Segment Start: Information shown

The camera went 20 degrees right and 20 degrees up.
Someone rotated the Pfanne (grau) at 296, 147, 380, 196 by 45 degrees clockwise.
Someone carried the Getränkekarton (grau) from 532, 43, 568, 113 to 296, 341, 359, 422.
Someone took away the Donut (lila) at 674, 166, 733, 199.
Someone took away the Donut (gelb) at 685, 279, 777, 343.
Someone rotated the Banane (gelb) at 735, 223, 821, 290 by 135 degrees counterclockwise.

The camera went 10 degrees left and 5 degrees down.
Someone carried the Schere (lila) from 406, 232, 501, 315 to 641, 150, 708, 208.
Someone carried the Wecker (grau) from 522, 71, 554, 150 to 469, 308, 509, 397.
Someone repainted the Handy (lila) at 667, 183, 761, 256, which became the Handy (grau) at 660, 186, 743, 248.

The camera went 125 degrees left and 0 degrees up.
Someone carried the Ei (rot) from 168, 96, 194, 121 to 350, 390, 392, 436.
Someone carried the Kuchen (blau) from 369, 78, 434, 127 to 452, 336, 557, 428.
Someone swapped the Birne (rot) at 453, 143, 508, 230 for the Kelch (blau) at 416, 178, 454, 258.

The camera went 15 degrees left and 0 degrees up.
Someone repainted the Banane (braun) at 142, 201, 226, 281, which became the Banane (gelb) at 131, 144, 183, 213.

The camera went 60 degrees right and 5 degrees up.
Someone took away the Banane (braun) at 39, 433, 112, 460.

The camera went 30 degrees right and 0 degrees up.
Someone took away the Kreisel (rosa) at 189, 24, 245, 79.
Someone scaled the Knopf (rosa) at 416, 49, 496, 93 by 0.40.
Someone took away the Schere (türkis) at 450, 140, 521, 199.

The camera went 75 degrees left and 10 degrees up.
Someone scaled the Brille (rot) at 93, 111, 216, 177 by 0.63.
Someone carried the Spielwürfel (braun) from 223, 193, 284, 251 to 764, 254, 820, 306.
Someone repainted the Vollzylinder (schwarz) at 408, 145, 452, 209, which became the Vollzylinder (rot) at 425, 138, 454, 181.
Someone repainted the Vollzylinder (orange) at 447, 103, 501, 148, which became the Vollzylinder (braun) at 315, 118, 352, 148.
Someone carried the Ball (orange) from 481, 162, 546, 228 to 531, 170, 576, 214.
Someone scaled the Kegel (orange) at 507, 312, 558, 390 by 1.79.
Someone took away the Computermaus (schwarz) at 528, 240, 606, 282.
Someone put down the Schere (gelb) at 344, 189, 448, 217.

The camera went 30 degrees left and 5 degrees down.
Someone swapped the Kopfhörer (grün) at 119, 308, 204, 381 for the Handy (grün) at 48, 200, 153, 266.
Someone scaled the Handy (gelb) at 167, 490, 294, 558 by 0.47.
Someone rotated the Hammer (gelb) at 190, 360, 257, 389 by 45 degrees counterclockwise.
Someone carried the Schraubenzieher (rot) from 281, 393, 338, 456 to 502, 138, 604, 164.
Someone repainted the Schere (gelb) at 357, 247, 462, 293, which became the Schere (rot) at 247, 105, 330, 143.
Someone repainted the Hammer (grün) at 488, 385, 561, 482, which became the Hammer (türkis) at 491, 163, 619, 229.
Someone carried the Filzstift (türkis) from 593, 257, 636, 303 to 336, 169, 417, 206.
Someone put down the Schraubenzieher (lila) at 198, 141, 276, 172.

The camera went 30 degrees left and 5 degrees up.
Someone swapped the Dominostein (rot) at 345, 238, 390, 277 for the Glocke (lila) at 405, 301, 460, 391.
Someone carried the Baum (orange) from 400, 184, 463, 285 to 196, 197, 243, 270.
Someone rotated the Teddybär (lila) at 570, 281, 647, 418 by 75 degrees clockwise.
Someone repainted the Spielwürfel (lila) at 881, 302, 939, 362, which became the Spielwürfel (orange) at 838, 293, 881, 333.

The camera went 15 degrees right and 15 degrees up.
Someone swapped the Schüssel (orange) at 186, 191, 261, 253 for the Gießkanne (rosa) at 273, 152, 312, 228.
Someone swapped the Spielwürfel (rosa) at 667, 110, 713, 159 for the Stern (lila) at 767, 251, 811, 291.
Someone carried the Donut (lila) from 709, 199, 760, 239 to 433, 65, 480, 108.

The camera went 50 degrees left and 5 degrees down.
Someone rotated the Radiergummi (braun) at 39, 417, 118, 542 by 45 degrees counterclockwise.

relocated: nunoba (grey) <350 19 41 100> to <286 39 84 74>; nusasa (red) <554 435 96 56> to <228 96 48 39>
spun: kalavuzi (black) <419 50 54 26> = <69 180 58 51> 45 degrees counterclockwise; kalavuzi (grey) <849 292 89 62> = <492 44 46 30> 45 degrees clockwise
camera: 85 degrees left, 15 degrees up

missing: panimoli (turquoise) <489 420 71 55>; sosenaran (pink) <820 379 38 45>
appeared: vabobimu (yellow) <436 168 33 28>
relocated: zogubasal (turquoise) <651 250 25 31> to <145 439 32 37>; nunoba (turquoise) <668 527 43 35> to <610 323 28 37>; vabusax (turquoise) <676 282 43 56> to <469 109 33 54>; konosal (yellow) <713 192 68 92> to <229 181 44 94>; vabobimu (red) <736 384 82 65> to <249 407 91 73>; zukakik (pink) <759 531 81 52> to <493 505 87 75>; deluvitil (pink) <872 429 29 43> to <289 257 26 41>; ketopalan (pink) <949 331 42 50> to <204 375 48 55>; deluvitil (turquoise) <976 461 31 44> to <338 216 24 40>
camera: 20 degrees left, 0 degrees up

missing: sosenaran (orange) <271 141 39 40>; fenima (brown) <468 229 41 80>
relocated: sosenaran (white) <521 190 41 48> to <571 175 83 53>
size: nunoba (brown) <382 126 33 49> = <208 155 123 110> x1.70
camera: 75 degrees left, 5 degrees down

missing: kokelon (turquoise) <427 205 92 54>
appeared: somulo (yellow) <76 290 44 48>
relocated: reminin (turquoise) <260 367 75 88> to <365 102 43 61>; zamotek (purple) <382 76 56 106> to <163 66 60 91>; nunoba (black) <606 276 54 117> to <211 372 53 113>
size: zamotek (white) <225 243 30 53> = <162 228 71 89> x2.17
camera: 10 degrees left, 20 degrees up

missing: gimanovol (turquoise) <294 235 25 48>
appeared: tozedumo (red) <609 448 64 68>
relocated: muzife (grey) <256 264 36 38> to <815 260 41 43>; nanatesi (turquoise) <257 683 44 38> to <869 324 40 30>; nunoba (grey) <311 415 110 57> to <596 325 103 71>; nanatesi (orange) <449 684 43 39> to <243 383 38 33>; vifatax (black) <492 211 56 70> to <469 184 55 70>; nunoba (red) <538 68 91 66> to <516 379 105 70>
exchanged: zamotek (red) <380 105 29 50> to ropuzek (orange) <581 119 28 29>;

Segment End: Information shown

■ **Exercise objective**:
The full listing above should be reproduced exactly.

■ **Output of the exercise**:
The camera went 20 degrees right and 20 degrees up.
Someone rotated the Pfanne (grau) at 296, 147, 380, 196 by 45 degrees clockwise.
Someone carried the Getränkekarton (grau) from 532, 43, 568, 113 to 296, 341, 359, 422.
Someone took away the Donut (lila) at 674, 166, 733, 199.
Someone took away the Donut (gelb) at 685, 279, 777, 343.
Someone rotated the Banane (gelb) at 735, 223, 821, 290 by 135 degrees counterclockwise.

The camera went 10 degrees left and 5 degrees down.
Someone carried the Schere (lila) from 406, 232, 501, 315 to 641, 150, 708, 208.
Someone carried the Wecker (grau) from 522, 71, 554, 150 to 469, 308, 509, 397.
Someone repainted the Handy (lila) at 667, 183, 761, 256, which became the Handy (grau) at 660, 186, 743, 248.

The camera went 125 degrees left and 0 degrees up.
Someone carried the Ei (rot) from 168, 96, 194, 121 to 350, 390, 392, 436.
Someone carried the Kuchen (blau) from 369, 78, 434, 127 to 452, 336, 557, 428.
Someone swapped the Birne (rot) at 453, 143, 508, 230 for the Kelch (blau) at 416, 178, 454, 258.

The camera went 15 degrees left and 0 degrees up.
Someone repainted the Banane (braun) at 142, 201, 226, 281, which became the Banane (gelb) at 131, 144, 183, 213.

The camera went 60 degrees right and 5 degrees up.
Someone took away the Banane (braun) at 39, 433, 112, 460.

The camera went 30 degrees right and 0 degrees up.
Someone took away the Kreisel (rosa) at 189, 24, 245, 79.
Someone scaled the Knopf (rosa) at 416, 49, 496, 93 by 0.40.
Someone took away the Schere (türkis) at 450, 140, 521, 199.

The camera went 75 degrees left and 10 degrees up.
Someone scaled the Brille (rot) at 93, 111, 216, 177 by 0.63.
Someone carried the Spielwürfel (braun) from 223, 193, 284, 251 to 764, 254, 820, 306.
Someone repainted the Vollzylinder (schwarz) at 408, 145, 452, 209, which became the Vollzylinder (rot) at 425, 138, 454, 181.
Someone repainted the Vollzylinder (orange) at 447, 103, 501, 148, which became the Vollzylinder (braun) at 315, 118, 352, 148.
Someone carried the Ball (orange) from 481, 162, 546, 228 to 531, 170, 576, 214.
Someone scaled the Kegel (orange) at 507, 312, 558, 390 by 1.79.
Someone took away the Computermaus (schwarz) at 528, 240, 606, 282.
Someone put down the Schere (gelb) at 344, 189, 448, 217.

The camera went 30 degrees left and 5 degrees down.
Someone swapped the Kopfhörer (grün) at 119, 308, 204, 381 for the Handy (grün) at 48, 200, 153, 266.
Someone scaled the Handy (gelb) at 167, 490, 294, 558 by 0.47.
Someone rotated the Hammer (gelb) at 190, 360, 257, 389 by 45 degrees counterclockwise.
Someone carried the Schraubenzieher (rot) from 281, 393, 338, 456 to 502, 138, 604, 164.
Someone repainted the Schere (gelb) at 357, 247, 462, 293, which became the Schere (rot) at 247, 105, 330, 143.
Someone repainted the Hammer (grün) at 488, 385, 561, 482, which became the Hammer (türkis) at 491, 163, 619, 229.
Someone carried the Filzstift (türkis) from 593, 257, 636, 303 to 336, 169, 417, 206.
Someone put down the Schraubenzieher (lila) at 198, 141, 276, 172.

The camera went 30 degrees left and 5 degrees up.
Someone swapped the Dominostein (rot) at 345, 238, 390, 277 for the Glocke (lila) at 405, 301, 460, 391.
Someone carried the Baum (orange) from 400, 184, 463, 285 to 196, 197, 243, 270.
Someone rotated the Teddybär (lila) at 570, 281, 647, 418 by 75 degrees clockwise.
Someone repainted the Spielwürfel (lila) at 881, 302, 939, 362, which became the Spielwürfel (orange) at 838, 293, 881, 333.

The camera went 15 degrees right and 15 degrees up.
Someone swapped the Schüssel (orange) at 186, 191, 261, 253 for the Gießkanne (rosa) at 273, 152, 312, 228.
Someone swapped the Spielwürfel (rosa) at 667, 110, 713, 159 for the Stern (lila) at 767, 251, 811, 291.
Someone carried the Donut (lila) from 709, 199, 760, 239 to 433, 65, 480, 108.

The camera went 50 degrees left and 5 degrees down.
Someone rotated the Radiergummi (braun) at 39, 417, 118, 542 by 45 degrees counterclockwise.

relocated: nunoba (grey) <350 19 41 100> to <286 39 84 74>; nusasa (red) <554 435 96 56> to <228 96 48 39>
spun: kalavuzi (black) <419 50 54 26> = <69 180 58 51> 45 degrees counterclockwise; kalavuzi (grey) <849 292 89 62> = <492 44 46 30> 45 degrees clockwise
camera: 85 degrees left, 15 degrees up

missing: panimoli (turquoise) <489 420 71 55>; sosenaran (pink) <820 379 38 45>
appeared: vabobimu (yellow) <436 168 33 28>
relocated: zogubasal (turquoise) <651 250 25 31> to <145 439 32 37>; nunoba (turquoise) <668 527 43 35> to <610 323 28 37>; vabusax (turquoise) <676 282 43 56> to <469 109 33 54>; konosal (yellow) <713 192 68 92> to <229 181 44 94>; vabobimu (red) <736 384 82 65> to <249 407 91 73>; zukakik (pink) <759 531 81 52> to <493 505 87 75>; deluvitil (pink) <872 429 29 43> to <289 257 26 41>; ketopalan (pink) <949 331 42 50> to <204 375 48 55>; deluvitil (turquoise) <976 461 31 44> to <338 216 24 40>
camera: 20 degrees left, 0 degrees up

missing: sosenaran (orange) <271 141 39 40>; fenima (brown) <468 229 41 80>
relocated: sosenaran (white) <521 190 41 48> to <571 175 83 53>
size: nunoba (brown) <382 126 33 49> = <208 155 123 110> x1.70
camera: 75 degrees left, 5 degrees down

missing: kokelon (turquoise) <427 205 92 54>
appeared: somulo (yellow) <76 290 44 48>
relocated: reminin (turquoise) <260 367 75 88> to <365 102 43 61>; zamotek (purple) <382 76 56 106> to <163 66 60 91>; nunoba (black) <606 276 54 117> to <211 372 53 113>
size: zamotek (white) <225 243 30 53> = <162 228 71 89> x2.17
camera: 10 degrees left, 20 degrees up

missing: gimanovol (turquoise) <294 235 25 48>
appeared: tozedumo (red) <609 448 64 68>
relocated: muzife (grey) <256 264 36 38> to <815 260 41 43>; nanatesi (turquoise) <257 683 44 38> to <869 324 40 30>; nunoba (grey) <311 415 110 57> to <596 325 103 71>; nanatesi (orange) <449 684 43 39> to <243 383 38 33>; vifatax (black) <492 211 56 70> to <469 184 55 70>; nunoba (red) <538 68 91 66> to <516 379 105 70>
exchanged: zamotek (red) <380 105 29 50> to ropuzek (orange) <581 119 28 29>;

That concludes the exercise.